Task item:
What you need to produce from the material below is an exact transcription of the lines from the one with "(67, 363) = (156, 525): green" through the one with "(582, 206) = (483, 144): purple bowl -> none", both included, and no other line.

Entries shown:
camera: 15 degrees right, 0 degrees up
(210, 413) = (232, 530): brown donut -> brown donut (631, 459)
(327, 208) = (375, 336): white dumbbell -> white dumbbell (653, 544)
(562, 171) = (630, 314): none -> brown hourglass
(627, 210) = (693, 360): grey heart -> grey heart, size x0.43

==

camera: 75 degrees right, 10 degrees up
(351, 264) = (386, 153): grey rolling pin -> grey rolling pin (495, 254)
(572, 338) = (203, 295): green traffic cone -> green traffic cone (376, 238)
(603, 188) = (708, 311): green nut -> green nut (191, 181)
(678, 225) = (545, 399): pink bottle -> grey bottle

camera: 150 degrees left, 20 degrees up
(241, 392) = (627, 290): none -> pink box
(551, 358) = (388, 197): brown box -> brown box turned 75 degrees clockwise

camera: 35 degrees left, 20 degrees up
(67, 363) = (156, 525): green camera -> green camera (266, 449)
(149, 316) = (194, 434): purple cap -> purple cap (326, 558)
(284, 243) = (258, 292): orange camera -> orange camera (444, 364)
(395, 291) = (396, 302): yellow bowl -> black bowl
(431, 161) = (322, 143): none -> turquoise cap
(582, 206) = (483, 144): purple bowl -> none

Output of the task:
(67, 363) = (156, 525): green camera -> green camera (266, 449)
(149, 316) = (194, 434): purple cap -> purple cap (326, 558)
(284, 243) = (258, 292): orange camera -> orange camera (444, 364)
(395, 291) = (396, 302): yellow bowl -> black bowl
(431, 161) = (322, 143): none -> turquoise cap
(582, 206) = (483, 144): purple bowl -> none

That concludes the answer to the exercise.